* _WHAT YOU WILL DO_:
State how many lines of the entries below contain the string "acciaccatura". Reply with the number alone.

═══ INFORMATION GIVEN ═══

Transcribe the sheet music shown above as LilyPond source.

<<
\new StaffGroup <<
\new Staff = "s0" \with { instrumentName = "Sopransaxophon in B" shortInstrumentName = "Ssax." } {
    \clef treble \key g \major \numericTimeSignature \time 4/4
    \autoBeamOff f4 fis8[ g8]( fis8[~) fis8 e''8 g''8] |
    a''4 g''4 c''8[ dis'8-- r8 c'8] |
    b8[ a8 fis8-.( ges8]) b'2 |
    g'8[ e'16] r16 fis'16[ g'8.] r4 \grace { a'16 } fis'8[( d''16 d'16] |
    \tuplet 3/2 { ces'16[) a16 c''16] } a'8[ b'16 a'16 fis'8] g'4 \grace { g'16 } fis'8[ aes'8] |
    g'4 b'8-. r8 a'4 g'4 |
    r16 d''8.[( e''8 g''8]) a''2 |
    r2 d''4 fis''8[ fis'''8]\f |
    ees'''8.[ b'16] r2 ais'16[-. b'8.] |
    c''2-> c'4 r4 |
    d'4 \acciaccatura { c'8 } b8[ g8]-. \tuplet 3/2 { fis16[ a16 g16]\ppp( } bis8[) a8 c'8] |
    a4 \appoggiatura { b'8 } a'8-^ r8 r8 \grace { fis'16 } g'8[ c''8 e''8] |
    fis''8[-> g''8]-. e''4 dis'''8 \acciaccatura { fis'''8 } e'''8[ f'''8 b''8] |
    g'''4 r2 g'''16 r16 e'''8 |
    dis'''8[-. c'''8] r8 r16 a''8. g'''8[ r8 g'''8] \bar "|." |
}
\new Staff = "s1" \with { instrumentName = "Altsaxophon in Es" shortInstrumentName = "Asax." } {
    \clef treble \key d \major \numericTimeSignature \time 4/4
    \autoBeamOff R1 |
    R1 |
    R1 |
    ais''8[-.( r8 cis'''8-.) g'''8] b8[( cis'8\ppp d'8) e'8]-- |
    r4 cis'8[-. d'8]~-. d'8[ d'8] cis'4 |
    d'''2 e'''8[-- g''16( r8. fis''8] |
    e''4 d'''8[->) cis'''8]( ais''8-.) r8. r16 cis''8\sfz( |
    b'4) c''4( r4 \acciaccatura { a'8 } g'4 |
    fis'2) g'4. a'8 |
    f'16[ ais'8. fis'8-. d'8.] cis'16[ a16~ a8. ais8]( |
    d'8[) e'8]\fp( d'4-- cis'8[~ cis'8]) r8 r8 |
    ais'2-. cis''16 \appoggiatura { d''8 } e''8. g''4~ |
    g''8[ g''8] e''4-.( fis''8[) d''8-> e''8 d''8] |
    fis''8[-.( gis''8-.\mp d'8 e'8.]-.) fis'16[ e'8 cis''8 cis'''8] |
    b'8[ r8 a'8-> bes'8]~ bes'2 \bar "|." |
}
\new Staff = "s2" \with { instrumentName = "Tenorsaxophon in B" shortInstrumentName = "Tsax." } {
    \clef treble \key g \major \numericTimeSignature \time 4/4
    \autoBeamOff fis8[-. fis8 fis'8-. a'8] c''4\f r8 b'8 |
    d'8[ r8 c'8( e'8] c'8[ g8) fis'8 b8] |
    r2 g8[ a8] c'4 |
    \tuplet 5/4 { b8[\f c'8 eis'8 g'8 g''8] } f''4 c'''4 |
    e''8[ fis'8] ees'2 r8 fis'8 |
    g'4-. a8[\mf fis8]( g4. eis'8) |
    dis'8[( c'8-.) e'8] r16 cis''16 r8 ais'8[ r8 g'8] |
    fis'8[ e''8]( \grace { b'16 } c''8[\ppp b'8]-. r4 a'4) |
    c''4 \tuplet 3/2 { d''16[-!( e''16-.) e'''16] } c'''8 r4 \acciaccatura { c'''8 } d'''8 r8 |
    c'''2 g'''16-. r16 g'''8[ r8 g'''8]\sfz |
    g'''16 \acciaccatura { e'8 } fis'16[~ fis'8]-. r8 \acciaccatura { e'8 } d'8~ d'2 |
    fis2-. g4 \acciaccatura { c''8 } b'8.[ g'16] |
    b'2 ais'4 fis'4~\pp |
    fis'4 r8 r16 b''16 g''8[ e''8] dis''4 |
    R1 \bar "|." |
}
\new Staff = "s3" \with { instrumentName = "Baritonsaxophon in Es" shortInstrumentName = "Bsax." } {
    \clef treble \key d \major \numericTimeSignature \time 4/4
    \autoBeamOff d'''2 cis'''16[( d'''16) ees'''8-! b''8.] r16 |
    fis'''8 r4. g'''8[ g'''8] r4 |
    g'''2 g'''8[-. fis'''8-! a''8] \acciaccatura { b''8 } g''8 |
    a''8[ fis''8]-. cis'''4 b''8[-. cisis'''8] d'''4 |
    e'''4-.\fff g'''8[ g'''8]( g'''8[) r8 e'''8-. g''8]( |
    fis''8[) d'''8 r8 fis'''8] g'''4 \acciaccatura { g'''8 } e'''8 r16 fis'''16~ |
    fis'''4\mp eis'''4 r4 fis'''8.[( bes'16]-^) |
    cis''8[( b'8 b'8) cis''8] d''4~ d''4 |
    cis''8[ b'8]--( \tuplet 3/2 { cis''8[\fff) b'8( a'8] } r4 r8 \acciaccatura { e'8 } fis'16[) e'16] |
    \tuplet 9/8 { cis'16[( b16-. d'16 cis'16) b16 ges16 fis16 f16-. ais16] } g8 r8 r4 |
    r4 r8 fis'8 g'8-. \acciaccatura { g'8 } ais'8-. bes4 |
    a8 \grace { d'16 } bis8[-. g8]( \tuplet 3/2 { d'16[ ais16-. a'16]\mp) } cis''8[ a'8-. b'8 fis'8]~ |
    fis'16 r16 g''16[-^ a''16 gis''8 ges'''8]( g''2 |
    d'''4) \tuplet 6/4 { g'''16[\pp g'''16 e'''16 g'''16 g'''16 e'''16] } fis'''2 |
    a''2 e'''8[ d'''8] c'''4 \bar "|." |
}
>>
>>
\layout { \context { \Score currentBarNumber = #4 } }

═══

* _CORRECT OUTPUT_:
10